Image crops with footprint polygons:

>>>

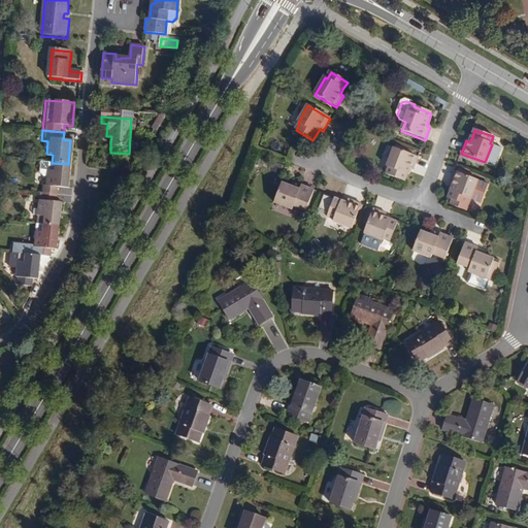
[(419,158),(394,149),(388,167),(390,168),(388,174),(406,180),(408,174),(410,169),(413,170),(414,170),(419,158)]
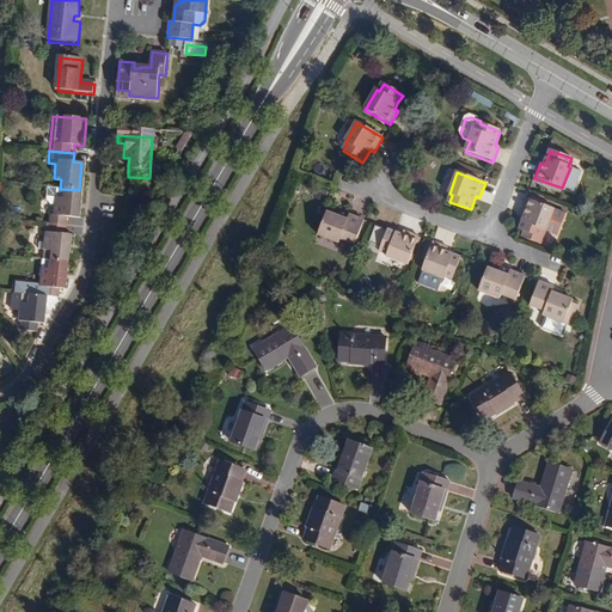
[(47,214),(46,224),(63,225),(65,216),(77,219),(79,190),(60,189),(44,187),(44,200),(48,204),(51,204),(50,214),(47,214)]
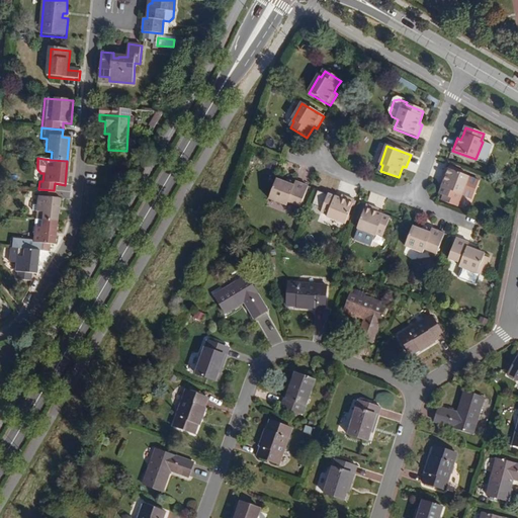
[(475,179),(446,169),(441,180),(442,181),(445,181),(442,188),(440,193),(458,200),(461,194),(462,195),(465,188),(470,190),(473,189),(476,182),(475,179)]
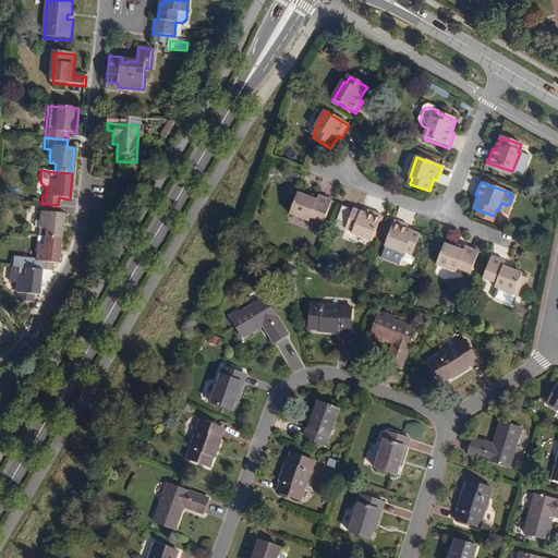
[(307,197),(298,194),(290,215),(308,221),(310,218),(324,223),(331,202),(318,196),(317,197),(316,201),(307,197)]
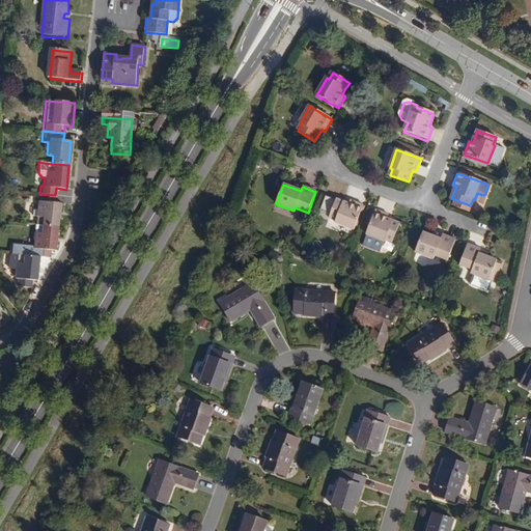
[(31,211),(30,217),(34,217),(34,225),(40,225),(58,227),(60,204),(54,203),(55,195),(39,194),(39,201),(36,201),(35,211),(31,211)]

<<<

Print every entry exactly; omit the pictures.

Answer:
[(419,158),(394,149),(388,167),(390,168),(388,174),(406,180),(408,174),(410,169),(413,170),(414,170),(419,158)]
[(47,214),(46,224),(63,225),(65,216),(77,219),(79,190),(60,189),(44,187),(44,200),(48,204),(51,204),(50,214),(47,214)]
[(475,179),(446,169),(441,180),(442,181),(445,181),(442,188),(440,193),(458,200),(461,194),(462,195),(465,188),(470,190),(473,189),(476,182),(475,179)]
[(307,197),(298,194),(290,215),(308,221),(310,218),(324,223),(331,202),(318,196),(317,197),(316,201),(307,197)]
[(31,211),(30,217),(34,217),(34,225),(40,225),(58,227),(60,204),(54,203),(55,195),(39,194),(39,201),(36,201),(35,211),(31,211)]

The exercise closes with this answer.